[Object tracking records]
------------------------------

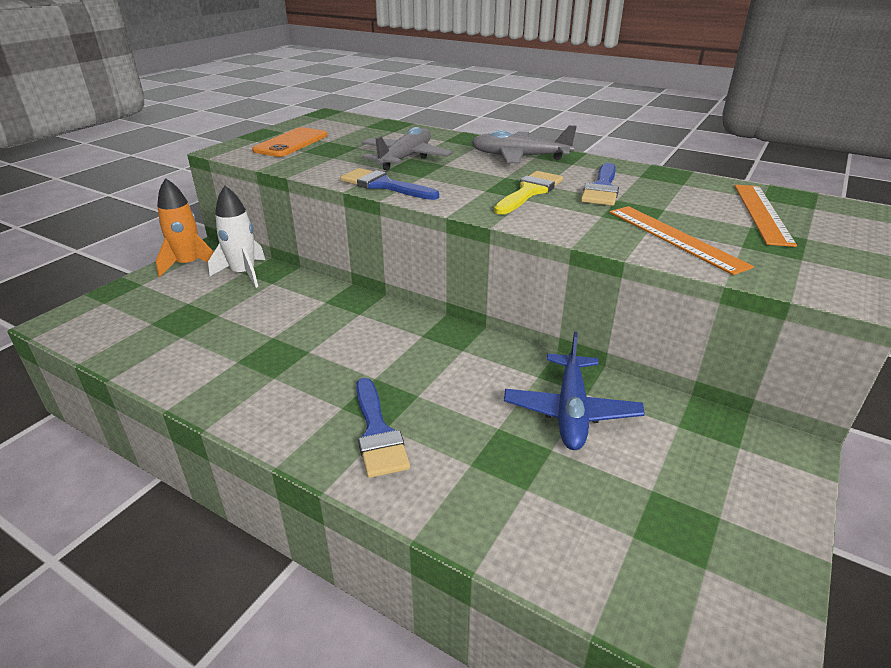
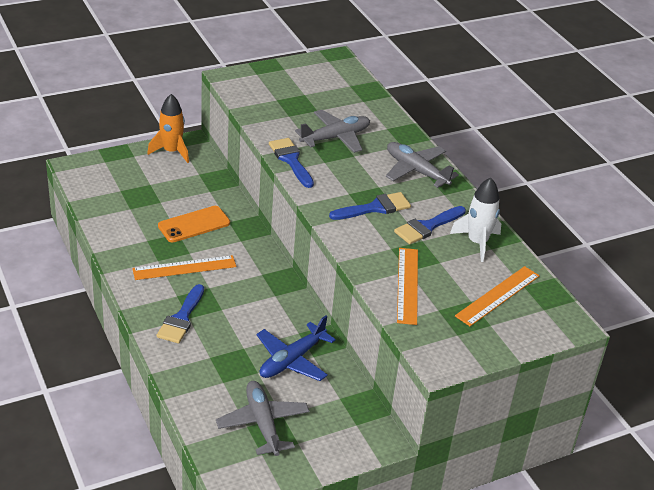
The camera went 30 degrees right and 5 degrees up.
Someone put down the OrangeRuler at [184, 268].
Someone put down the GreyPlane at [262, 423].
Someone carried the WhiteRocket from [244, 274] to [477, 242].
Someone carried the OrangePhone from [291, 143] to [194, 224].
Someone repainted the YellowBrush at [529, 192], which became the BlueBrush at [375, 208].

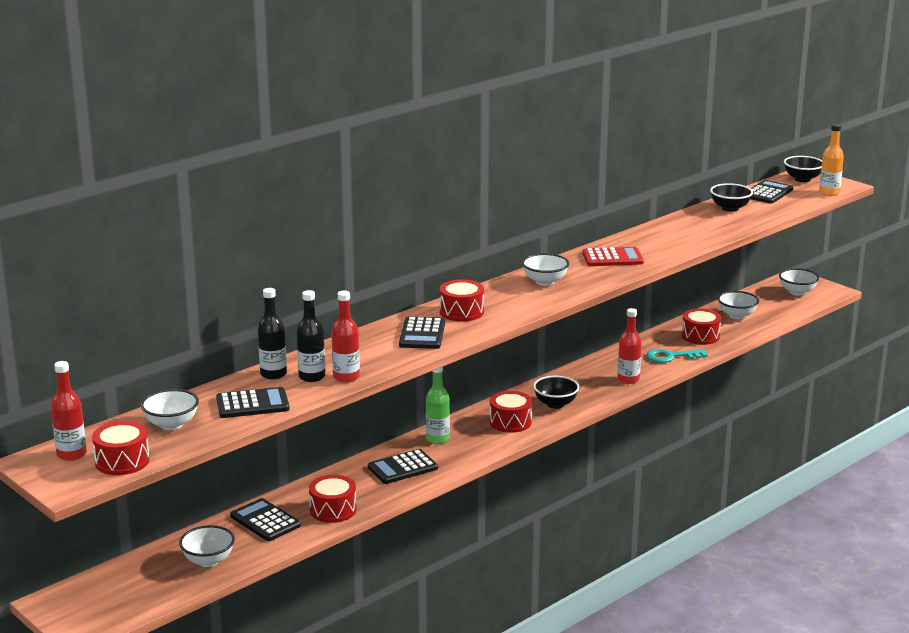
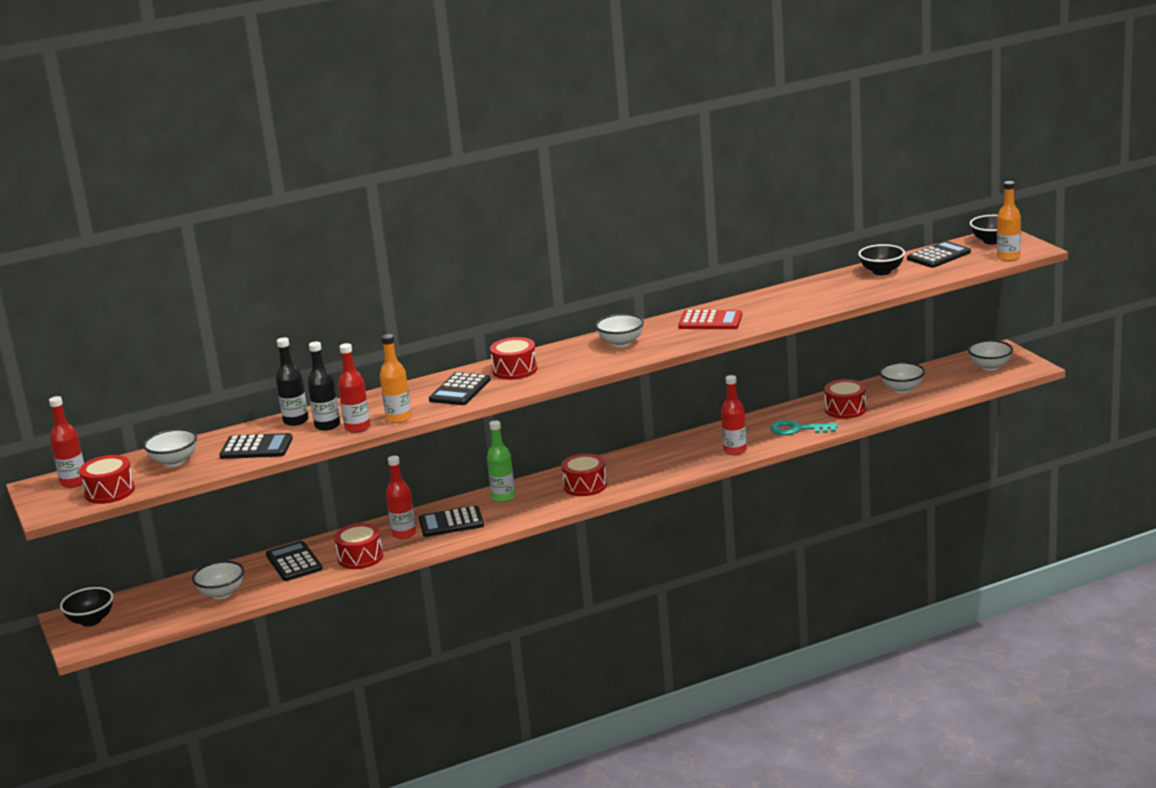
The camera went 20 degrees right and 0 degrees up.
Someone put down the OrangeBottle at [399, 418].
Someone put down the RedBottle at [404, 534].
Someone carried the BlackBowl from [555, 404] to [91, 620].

------------------------------

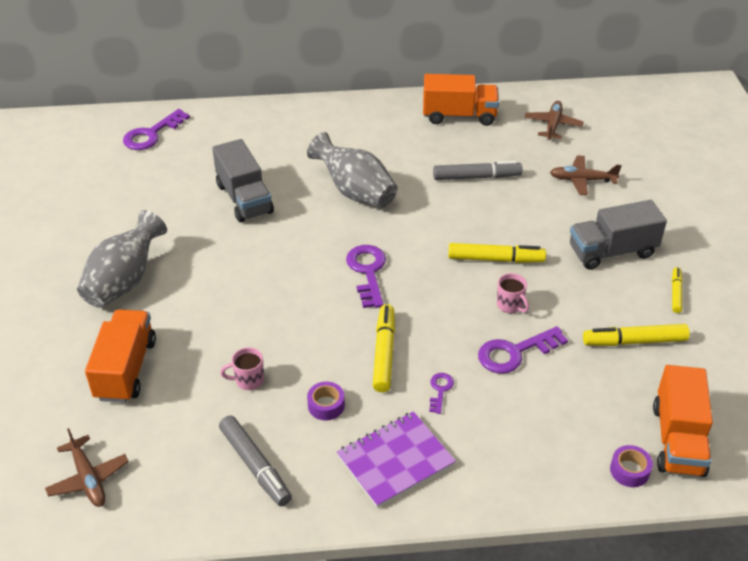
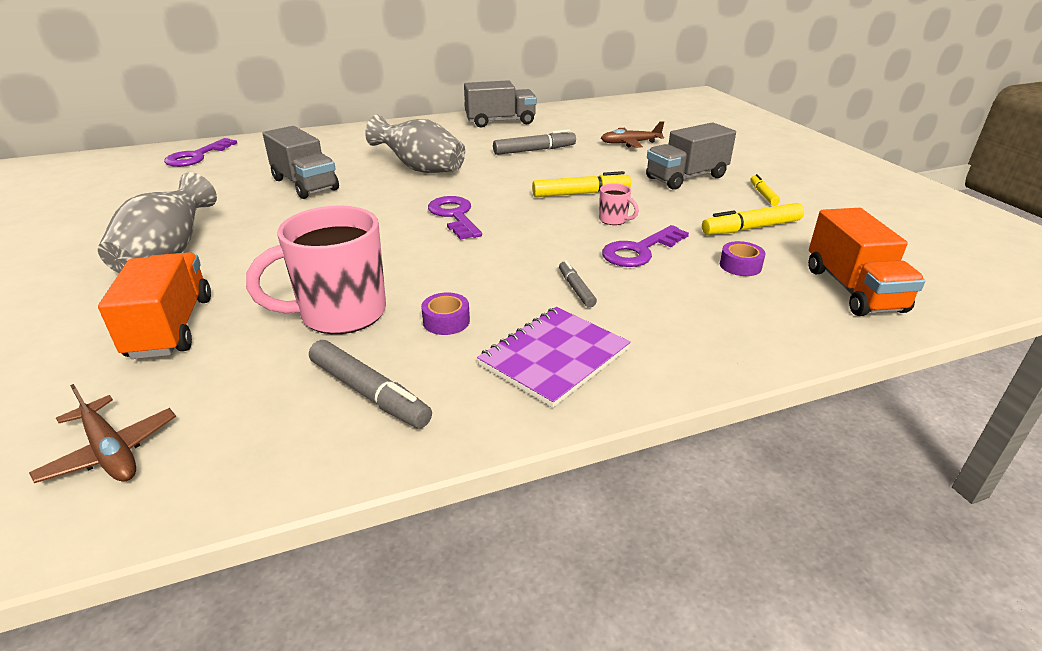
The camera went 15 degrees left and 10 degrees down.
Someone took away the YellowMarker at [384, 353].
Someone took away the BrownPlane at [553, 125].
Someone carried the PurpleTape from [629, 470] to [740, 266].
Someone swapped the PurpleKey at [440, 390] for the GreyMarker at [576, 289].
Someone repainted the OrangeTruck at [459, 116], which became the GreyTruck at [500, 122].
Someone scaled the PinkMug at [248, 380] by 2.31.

------------------------------

■ What the exercise asks ■
Copy out the range of lines above starting at the line with "Someone put down the GreyPlane at [262, 423]." and ending at the line with "Someone carried the OrangePhone", exactly and including both.

■ Solution for this exercise ■
Someone put down the GreyPlane at [262, 423].
Someone carried the WhiteRocket from [244, 274] to [477, 242].
Someone carried the OrangePhone from [291, 143] to [194, 224].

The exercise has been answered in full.